#### Given data
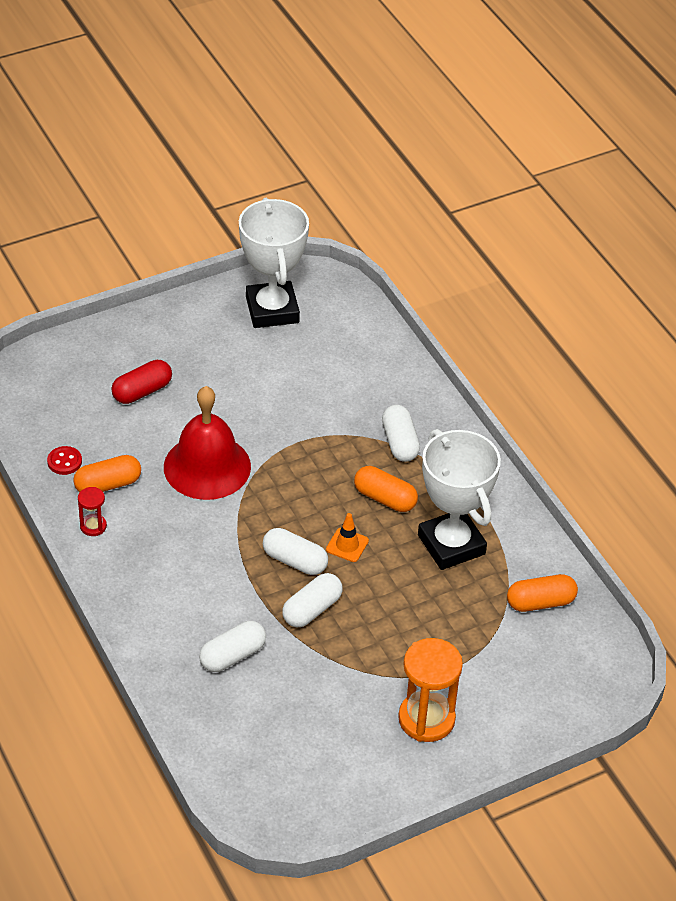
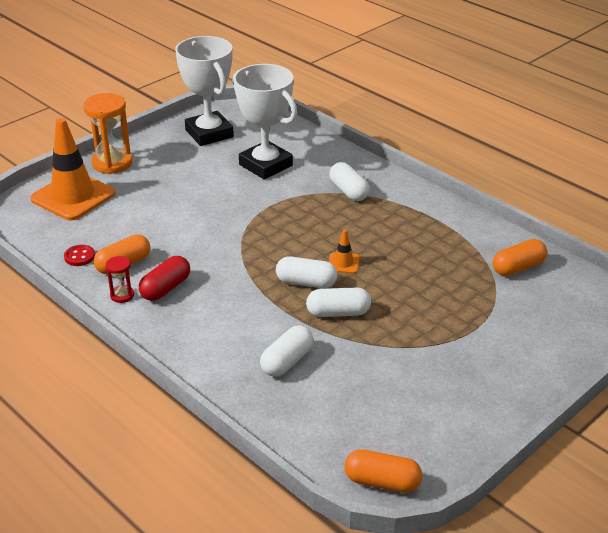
camera: 15 degrees left, 10 degrees down
red capsule [111,360,172,404] -> red capsule moved to [139,256,190,301]
red bell [164,386,251,500] -> none
white capsule [282,573,343,627] -> white capsule turned 60 degrees clockwise [306,287,371,317]
orange capsule [354,466,418,512] -> orange capsule moved to [344,449,422,493]
orange hourglass [398,638,463,742] -> orange hourglass moved to [83,93,132,174]
white trophy [418,429,501,570] -> white trophy moved to [232,64,297,179]
none -> orange traffic cone [30,118,115,220]

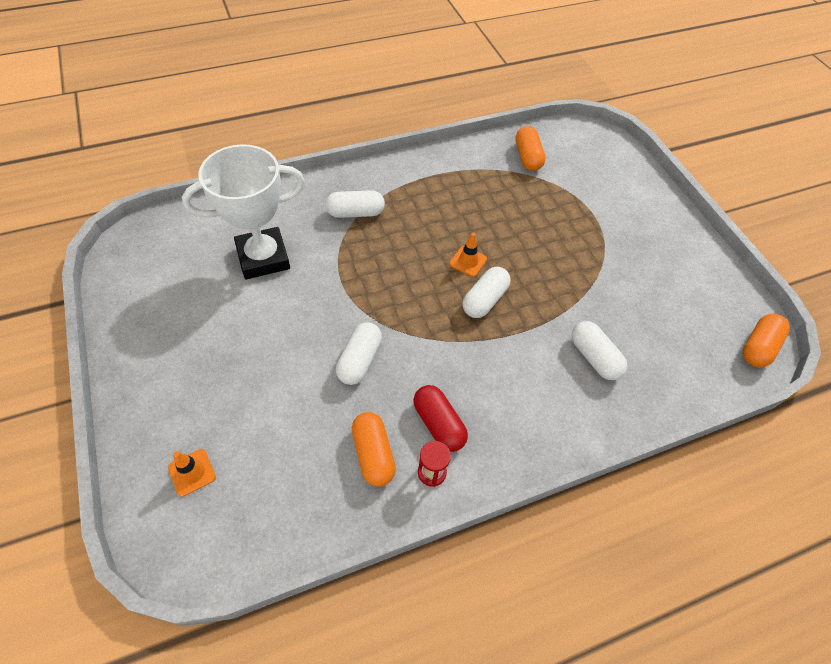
camera: 70 degrees left, 20 degrees up
orange traffic cone [30,118,115,220] -> orange traffic cone [168,449,216,497], size x0.43
red button [64,245,95,266] -> none
orange hourglass [83,93,132,174] -> none
white trophy [175,36,234,146] -> none
white capsule [306,287,371,317] -> white capsule moved to [336,322,382,385]

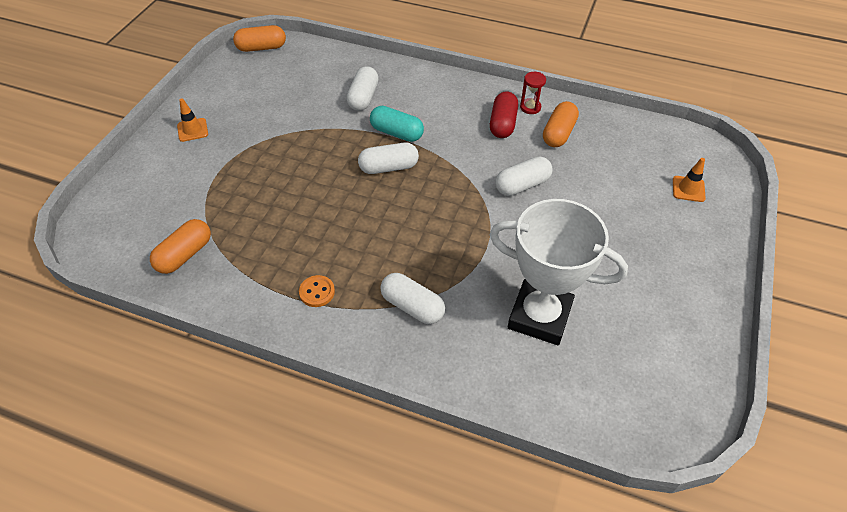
camera: 135 degrees left, 5 degrees down
orange traffic cone [449,233,487,277] -> orange traffic cone moved to [177,98,208,142]
none -> orange button [299,275,335,307]
none -> turquoise capsule [370,106,424,142]

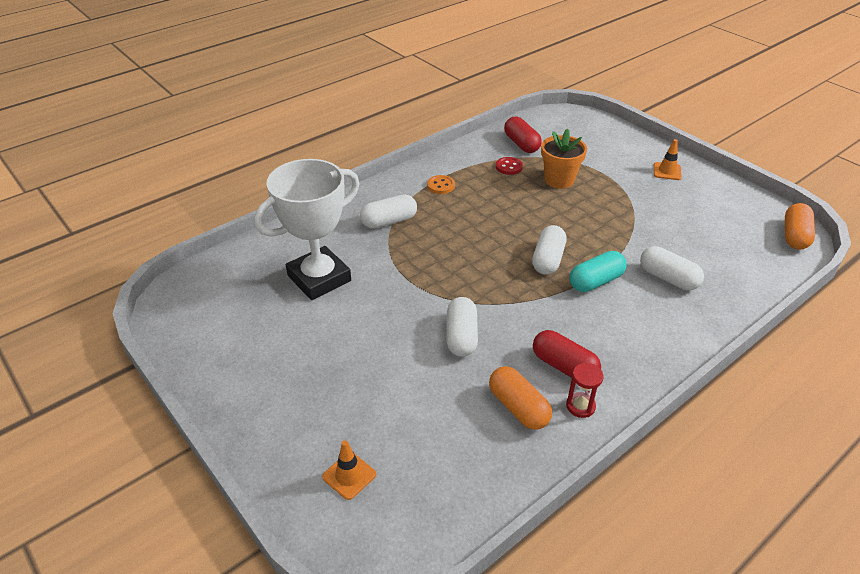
camera: 120 degrees right, 10 degrees down
orange capsule [150,219,211,274] -> red capsule [504,117,542,153]
none -> red button [496,157,523,175]
none -> orange flower pot [541,129,587,189]

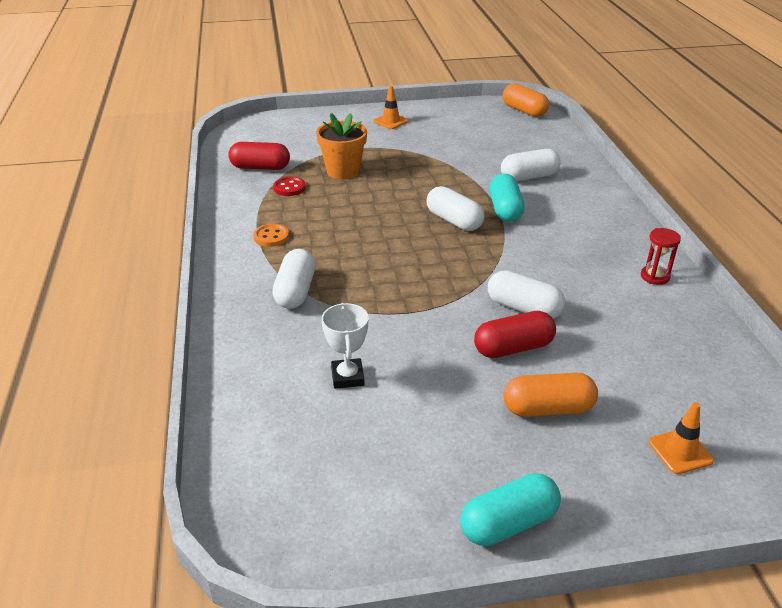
camera: 60 degrees left, 5 degrees down
white trophy [254,159,360,300] -> white trophy [321,303,368,389], size x0.47
orange capsule [489,366,552,430] -> orange capsule moved to [504,373,598,417]
red capsule [533,330,601,378] -> red capsule moved to [474,311,556,358]
none -> turquoise capsule [460,473,561,546]

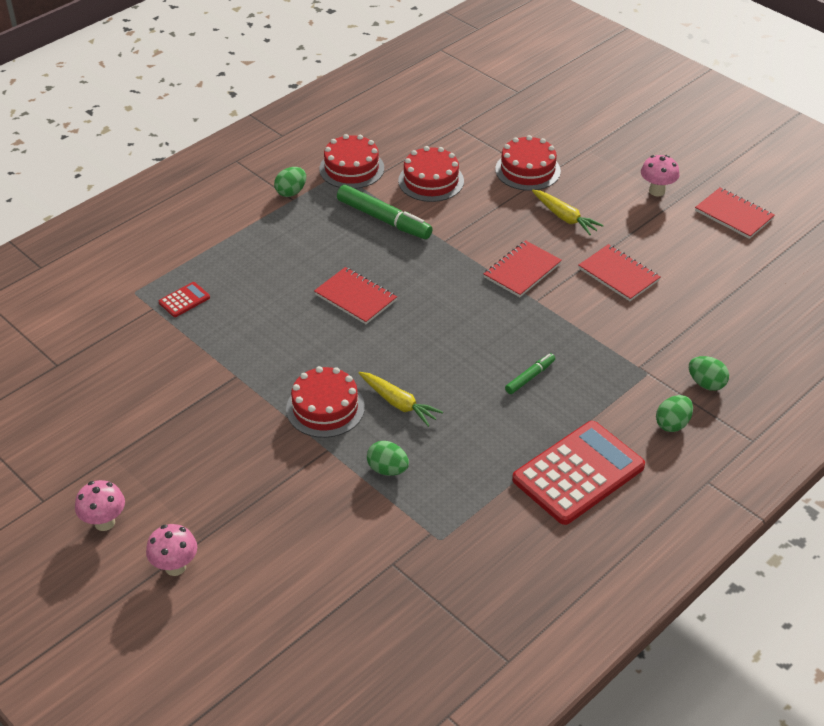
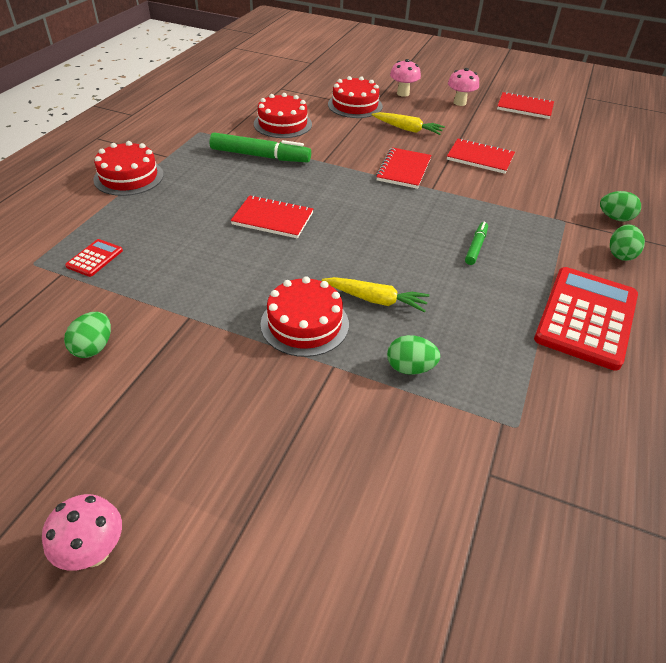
camera: 25 degrees left, 0 degrees up
pink mushroom [146,524,197,576] -> pink mushroom moved to [390,59,421,97]
green egg [274,167,306,197] -> green egg moved to [64,312,111,358]
red cake [319,134,384,189] -> red cake moved to [93,141,164,196]

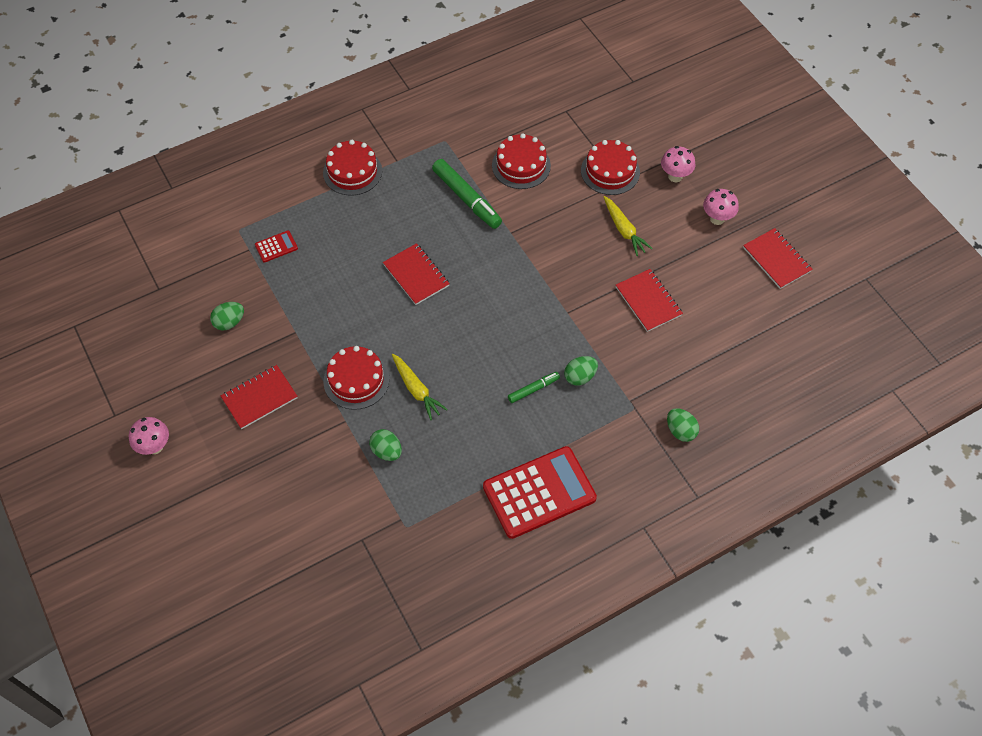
camera: 40 degrees right, 15 degrees up
red notebook [376,147,432,189] -> red notebook moved to [221,365,298,429]
green egg [610,224,645,261] -> green egg moved to [564,356,598,386]

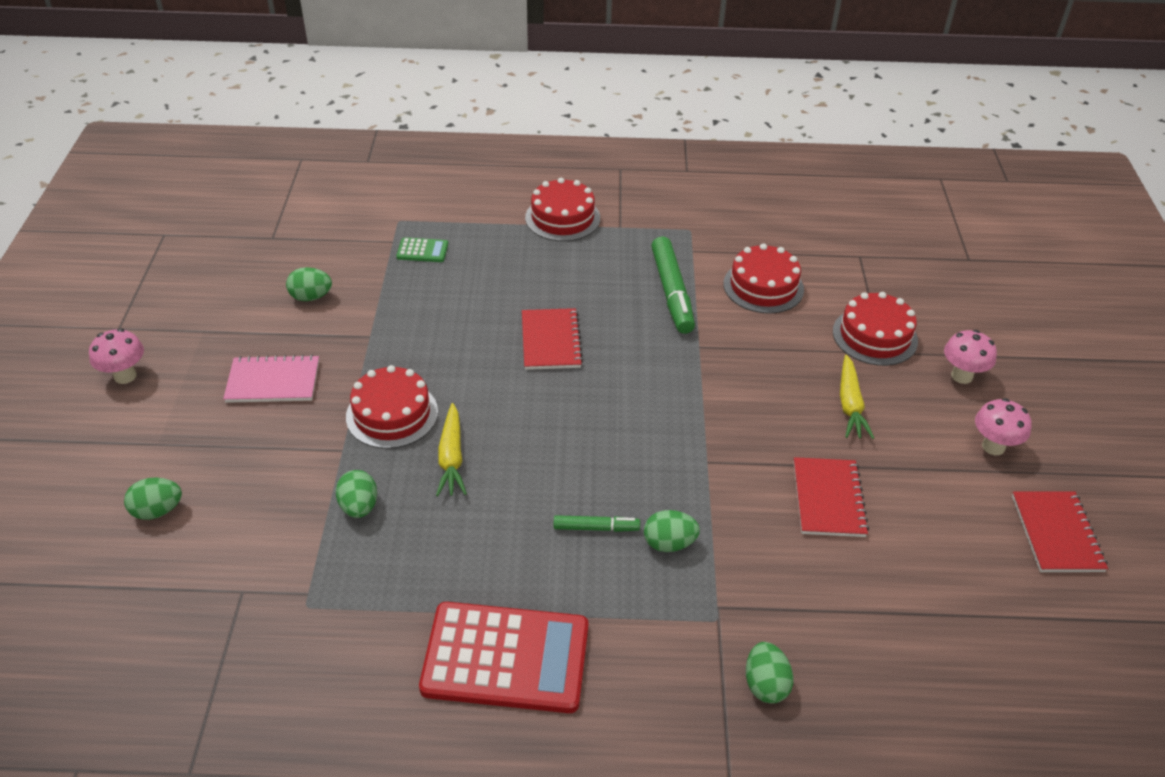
camera: 30 degrees right, 15 degrees down
red notebook [221,365,298,429] -> pink notebook [223,355,319,403]
red calculator [255,231,298,262] -> green calculator [396,237,448,262]
none -> green egg [124,477,182,520]

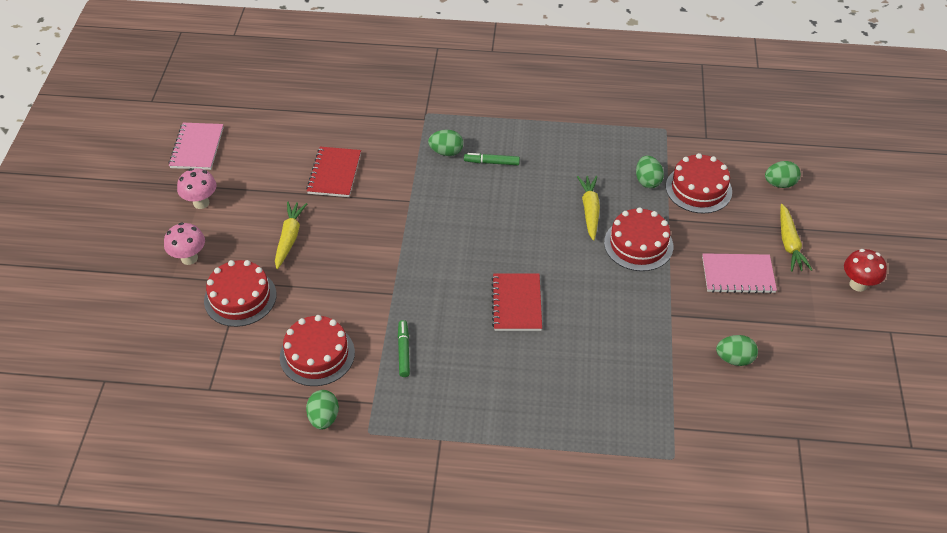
camera: 175 degrees left, 5 degrees up
pink mushroom [89,328,144,384] -> red mushroom [844,249,887,292]
green calculator [396,237,448,262] -> none
red calculator [419,602,588,713] -> none
red cake [525,178,600,241] -> red cake moved to [666,153,732,214]
green marker [651,236,695,334] -> green marker [398,320,410,377], size x0.53
green egg [746,642,793,704] -> green egg moved to [306,390,339,430]
red notebook [1012,492,1108,572] -> pink notebook [169,123,224,170]
none -> yellow carrot [780,204,812,272]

#### Requirement
With the pictures removed, print only the lines starting at the line that has "orange hourglass [398,638,463,742]" and ending at the line that has "white trophy [175,36,234,146] -> none", both ends included, exactly as they stand above.

#### Exercise solution
orange hourglass [398,638,463,742] -> orange hourglass moved to [83,93,132,174]
white trophy [418,429,501,570] -> white trophy moved to [232,64,297,179]
none -> orange traffic cone [30,118,115,220]

camera: 70 degrees left, 20 degrees up
orange traffic cone [30,118,115,220] -> orange traffic cone [168,449,216,497], size x0.43
red button [64,245,95,266] -> none
orange hourglass [83,93,132,174] -> none
white trophy [175,36,234,146] -> none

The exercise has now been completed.